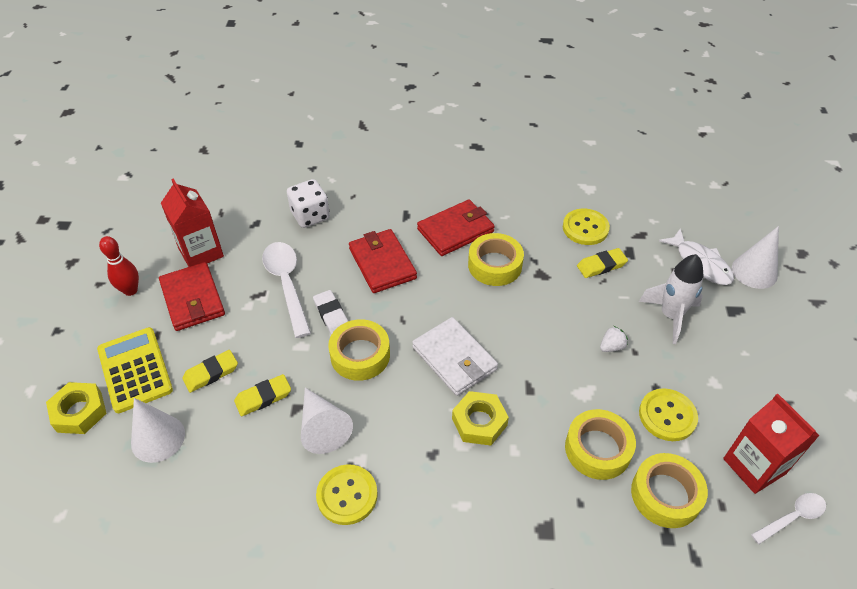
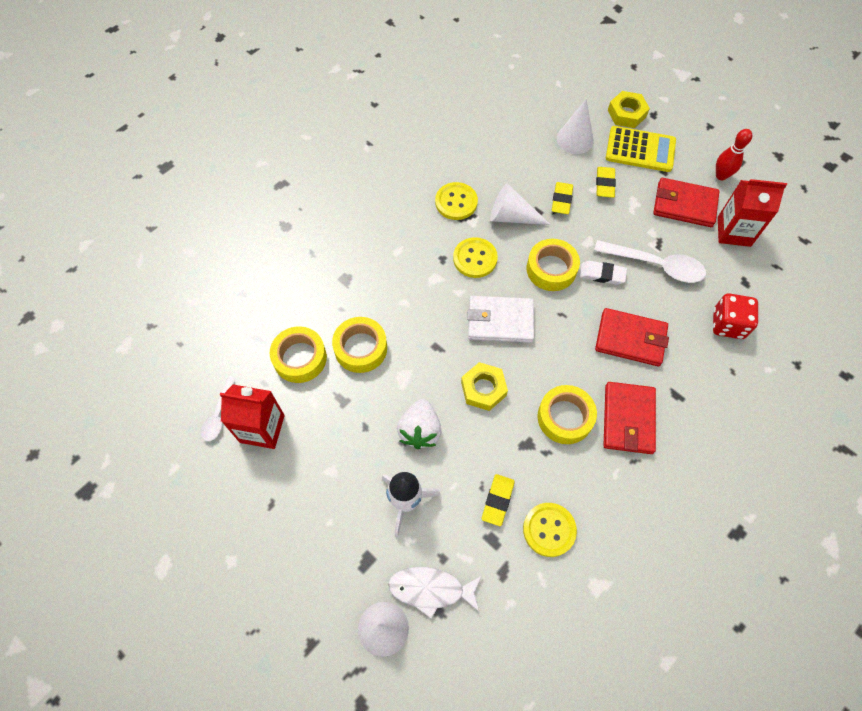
camera: 130 degrees right, 15 degrees up
(310, 215) = (728, 324): white dice -> red dice
(479, 422) = (440, 299): yellow nut -> yellow nut (483, 389)
(611, 347) = (420, 430): white strawberry -> white strawberry, size x1.88
(667, 416) = (340, 412): yellow button -> yellow button (475, 258)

======

**Request:** Note every line in the material with "white" and copy it.

**Result:**
(310, 215) = (728, 324): white dice -> red dice
(611, 347) = (420, 430): white strawberry -> white strawberry, size x1.88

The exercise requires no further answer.